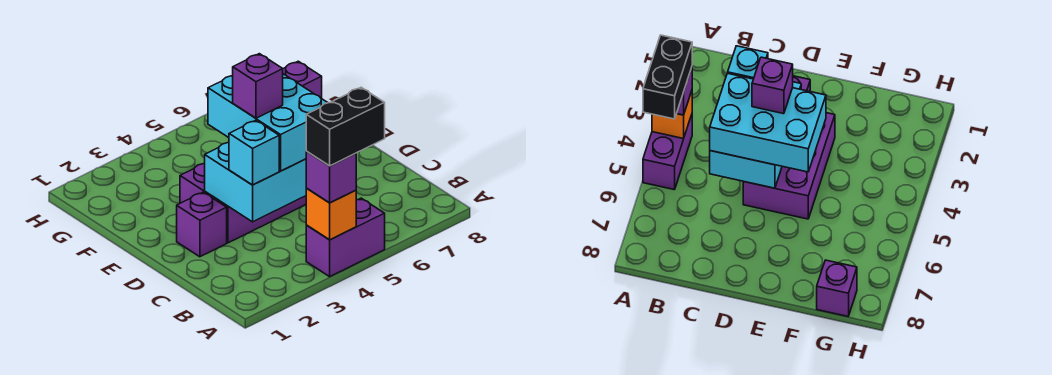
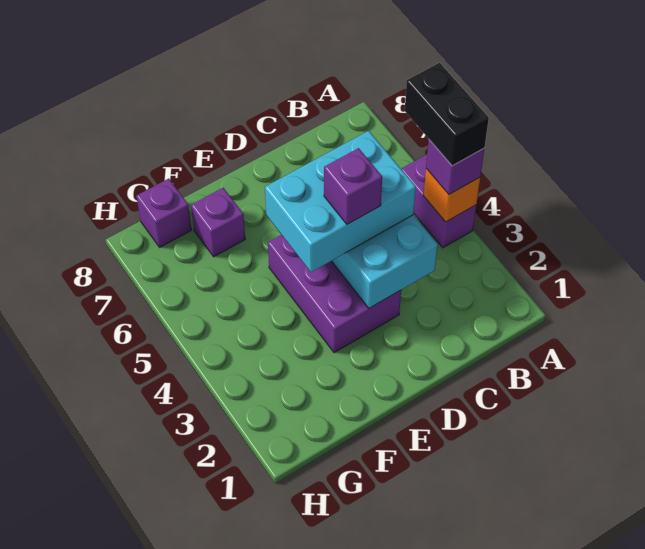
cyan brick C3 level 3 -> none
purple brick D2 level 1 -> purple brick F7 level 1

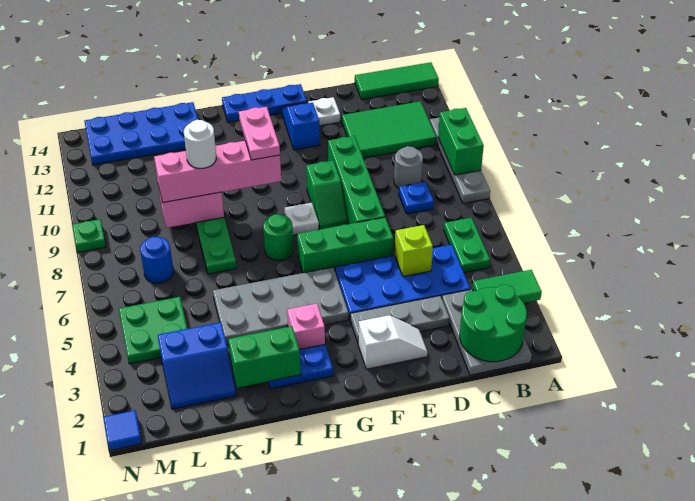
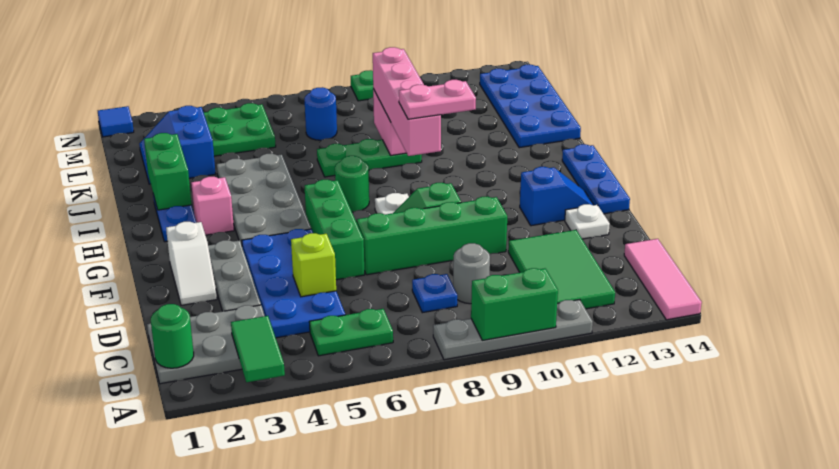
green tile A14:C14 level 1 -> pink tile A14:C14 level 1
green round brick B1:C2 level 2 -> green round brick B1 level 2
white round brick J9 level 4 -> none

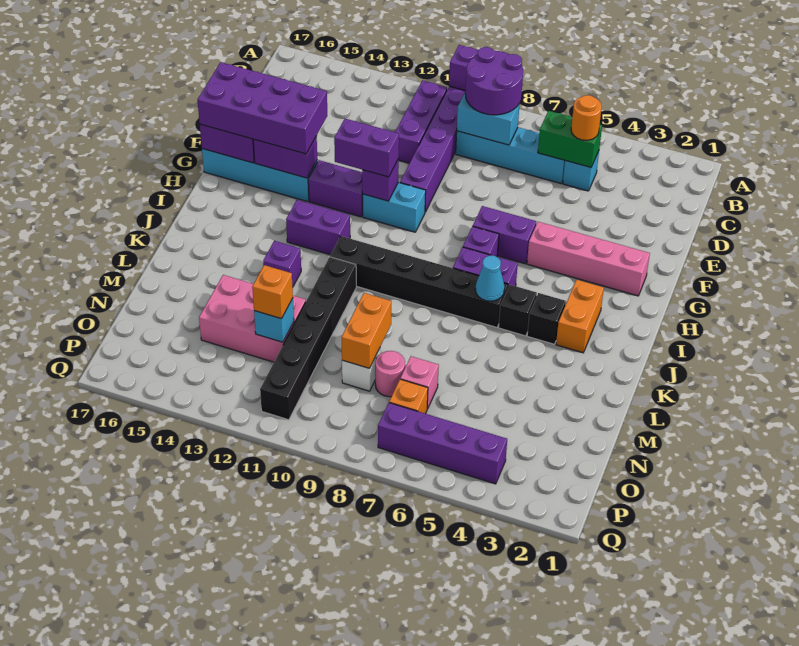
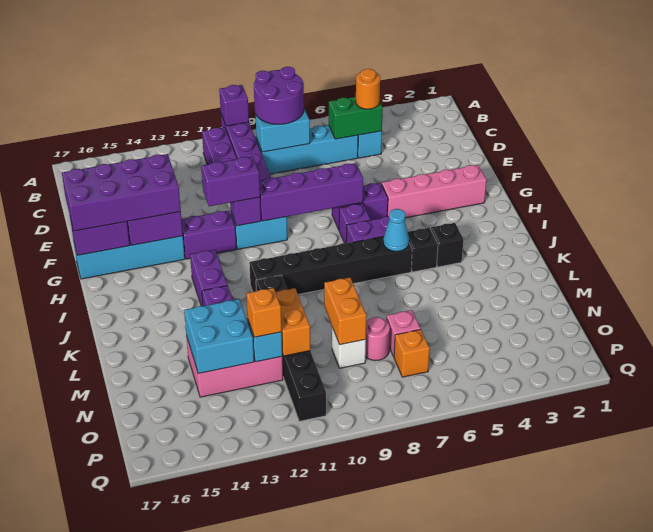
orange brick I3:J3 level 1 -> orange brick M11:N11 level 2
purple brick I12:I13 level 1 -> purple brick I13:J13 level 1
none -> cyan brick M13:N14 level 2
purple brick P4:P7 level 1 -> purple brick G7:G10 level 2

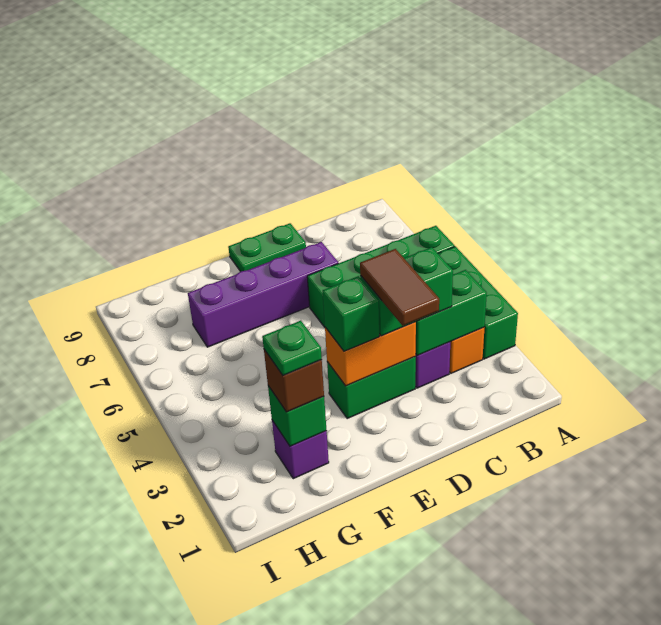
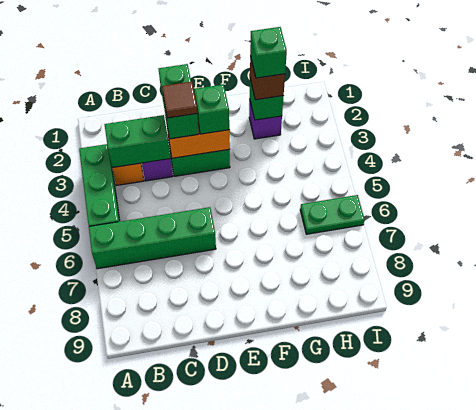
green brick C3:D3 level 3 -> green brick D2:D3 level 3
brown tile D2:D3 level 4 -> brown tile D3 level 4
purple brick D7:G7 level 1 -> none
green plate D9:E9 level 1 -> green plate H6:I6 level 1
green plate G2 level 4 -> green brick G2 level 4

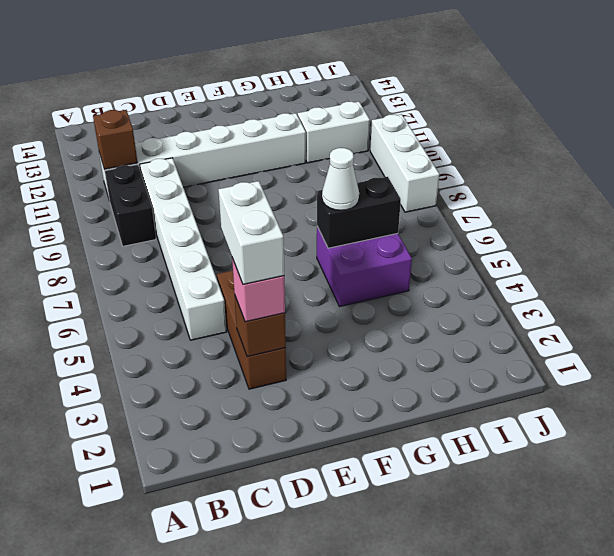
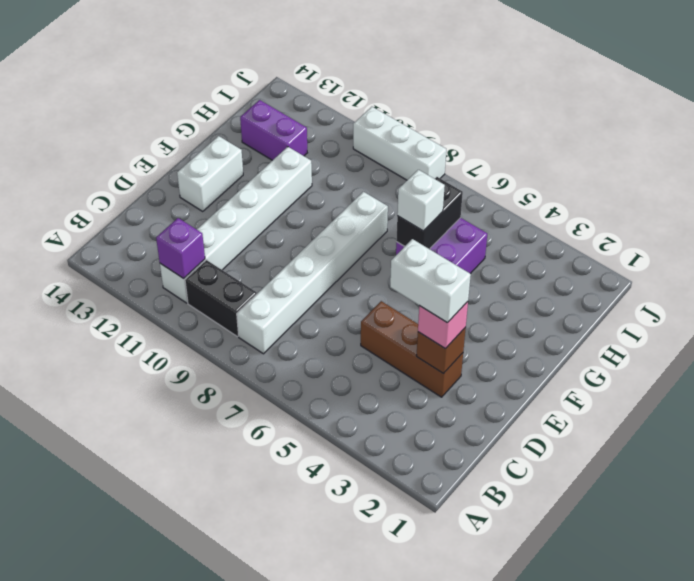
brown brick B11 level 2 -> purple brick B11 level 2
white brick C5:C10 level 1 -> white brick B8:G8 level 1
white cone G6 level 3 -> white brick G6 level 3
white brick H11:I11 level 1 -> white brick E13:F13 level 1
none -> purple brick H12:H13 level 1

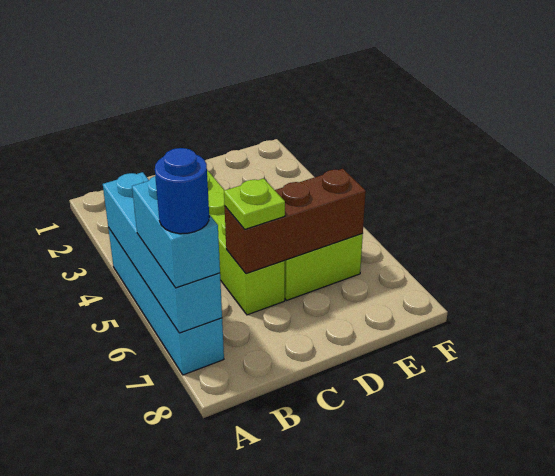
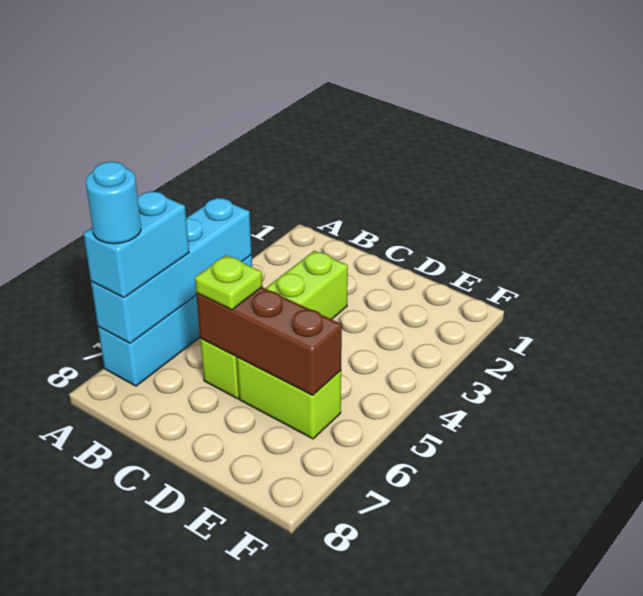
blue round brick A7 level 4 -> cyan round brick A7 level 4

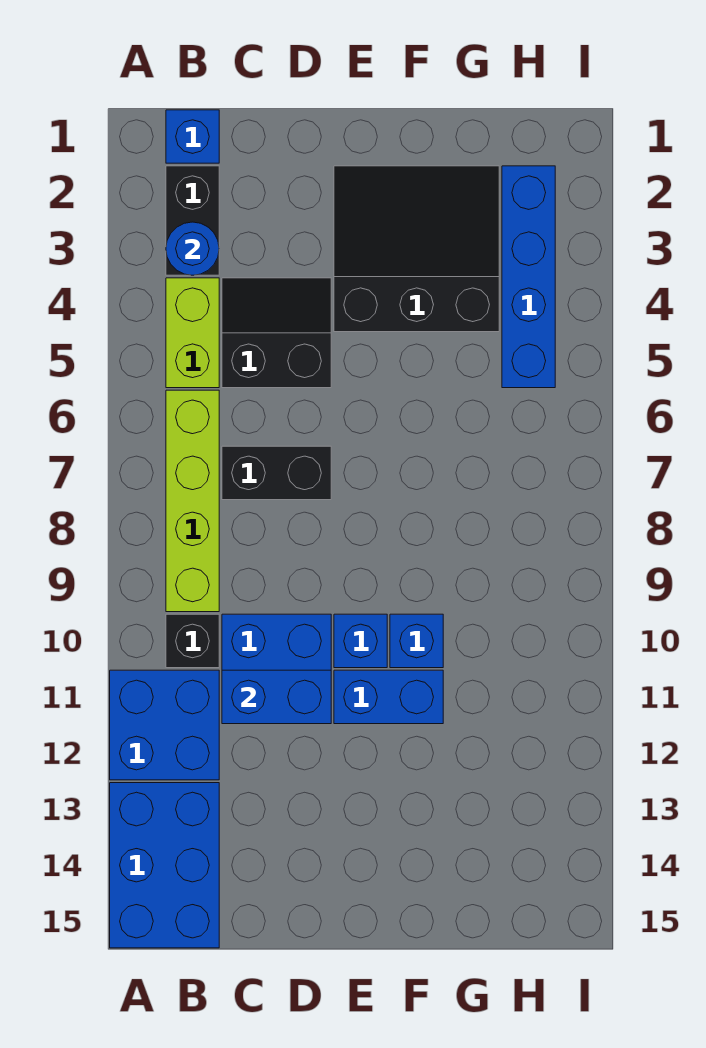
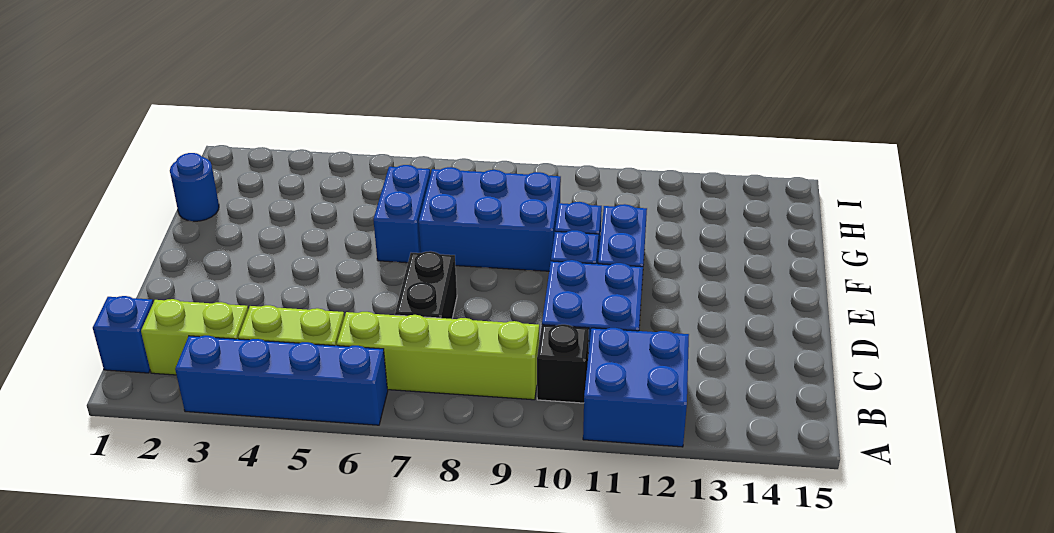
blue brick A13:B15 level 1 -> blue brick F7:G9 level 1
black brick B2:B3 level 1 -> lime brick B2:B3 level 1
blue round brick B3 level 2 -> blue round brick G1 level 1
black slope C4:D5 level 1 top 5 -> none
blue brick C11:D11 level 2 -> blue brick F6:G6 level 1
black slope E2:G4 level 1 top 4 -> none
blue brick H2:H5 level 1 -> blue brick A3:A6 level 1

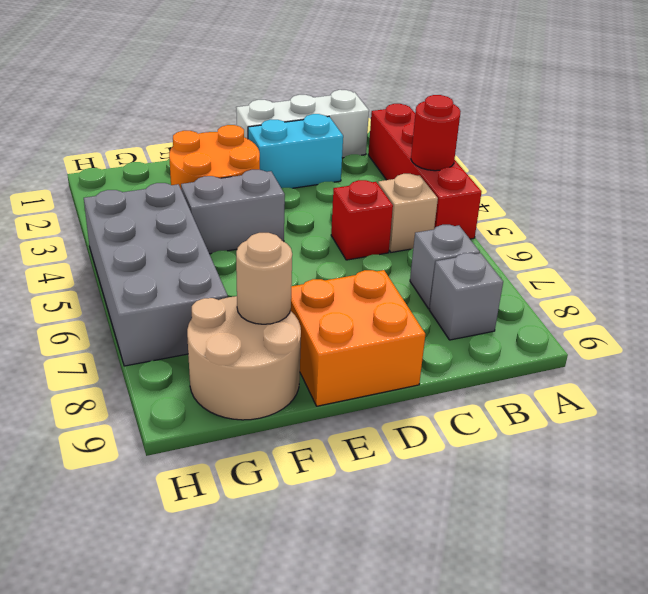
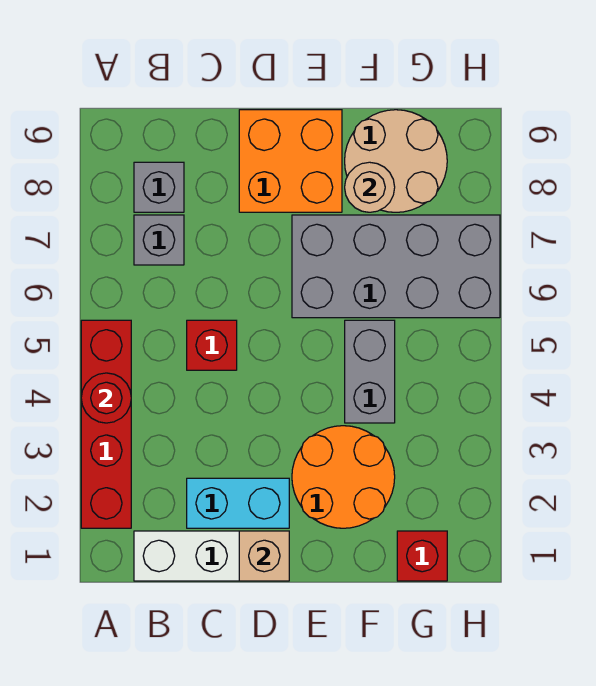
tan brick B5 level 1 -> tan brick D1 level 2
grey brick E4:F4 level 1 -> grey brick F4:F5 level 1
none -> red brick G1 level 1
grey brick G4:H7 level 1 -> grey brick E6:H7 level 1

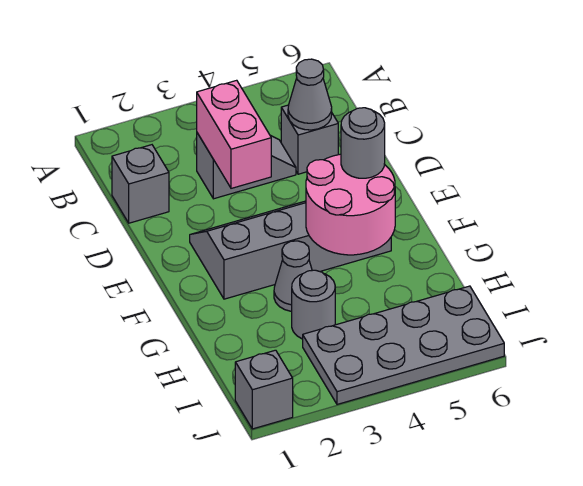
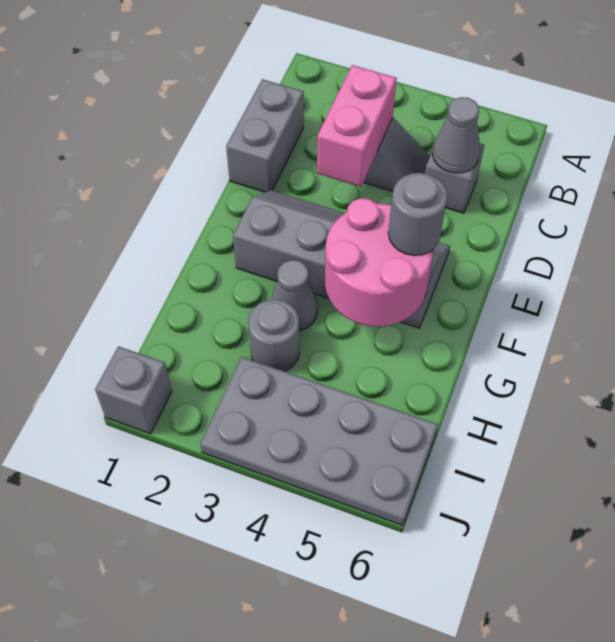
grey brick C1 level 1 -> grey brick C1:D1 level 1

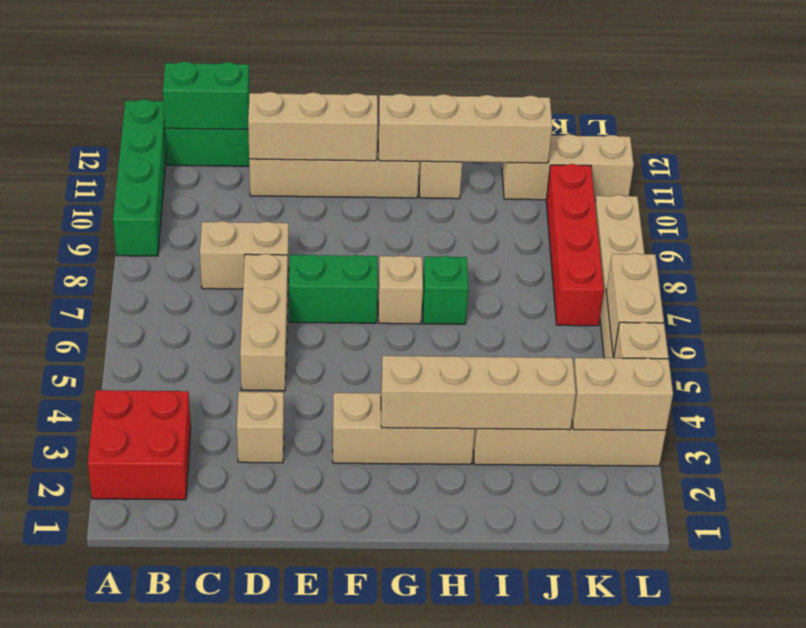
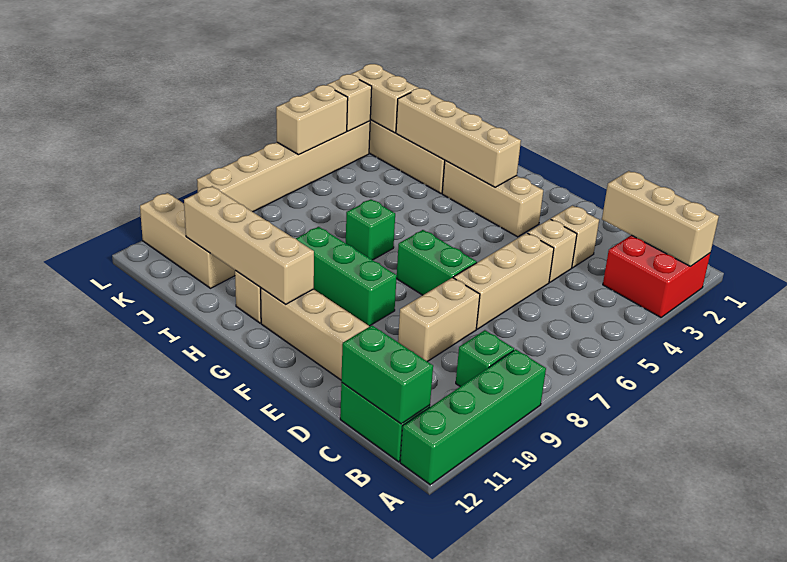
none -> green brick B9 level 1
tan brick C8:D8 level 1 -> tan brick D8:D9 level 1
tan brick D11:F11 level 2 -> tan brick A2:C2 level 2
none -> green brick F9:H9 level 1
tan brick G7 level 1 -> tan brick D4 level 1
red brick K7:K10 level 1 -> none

--*--

What to produce = Apart from the pictures, set down all the entries above exactly.

Task response =
cyan brick C3 level 3 -> none
purple brick D2 level 1 -> purple brick F7 level 1

green tile A14:C14 level 1 -> pink tile A14:C14 level 1
green round brick B1:C2 level 2 -> green round brick B1 level 2
white round brick J9 level 4 -> none

orange brick I3:J3 level 1 -> orange brick M11:N11 level 2
purple brick I12:I13 level 1 -> purple brick I13:J13 level 1
none -> cyan brick M13:N14 level 2
purple brick P4:P7 level 1 -> purple brick G7:G10 level 2

green brick C3:D3 level 3 -> green brick D2:D3 level 3
brown tile D2:D3 level 4 -> brown tile D3 level 4
purple brick D7:G7 level 1 -> none
green plate D9:E9 level 1 -> green plate H6:I6 level 1
green plate G2 level 4 -> green brick G2 level 4

brown brick B11 level 2 -> purple brick B11 level 2
white brick C5:C10 level 1 -> white brick B8:G8 level 1
white cone G6 level 3 -> white brick G6 level 3
white brick H11:I11 level 1 -> white brick E13:F13 level 1
none -> purple brick H12:H13 level 1

blue round brick A7 level 4 -> cyan round brick A7 level 4

blue brick A13:B15 level 1 -> blue brick F7:G9 level 1
black brick B2:B3 level 1 -> lime brick B2:B3 level 1
blue round brick B3 level 2 -> blue round brick G1 level 1
black slope C4:D5 level 1 top 5 -> none
blue brick C11:D11 level 2 -> blue brick F6:G6 level 1
black slope E2:G4 level 1 top 4 -> none
blue brick H2:H5 level 1 -> blue brick A3:A6 level 1

tan brick B5 level 1 -> tan brick D1 level 2
grey brick E4:F4 level 1 -> grey brick F4:F5 level 1
none -> red brick G1 level 1
grey brick G4:H7 level 1 -> grey brick E6:H7 level 1

grey brick C1 level 1 -> grey brick C1:D1 level 1

none -> green brick B9 level 1
tan brick C8:D8 level 1 -> tan brick D8:D9 level 1
tan brick D11:F11 level 2 -> tan brick A2:C2 level 2
none -> green brick F9:H9 level 1
tan brick G7 level 1 -> tan brick D4 level 1
red brick K7:K10 level 1 -> none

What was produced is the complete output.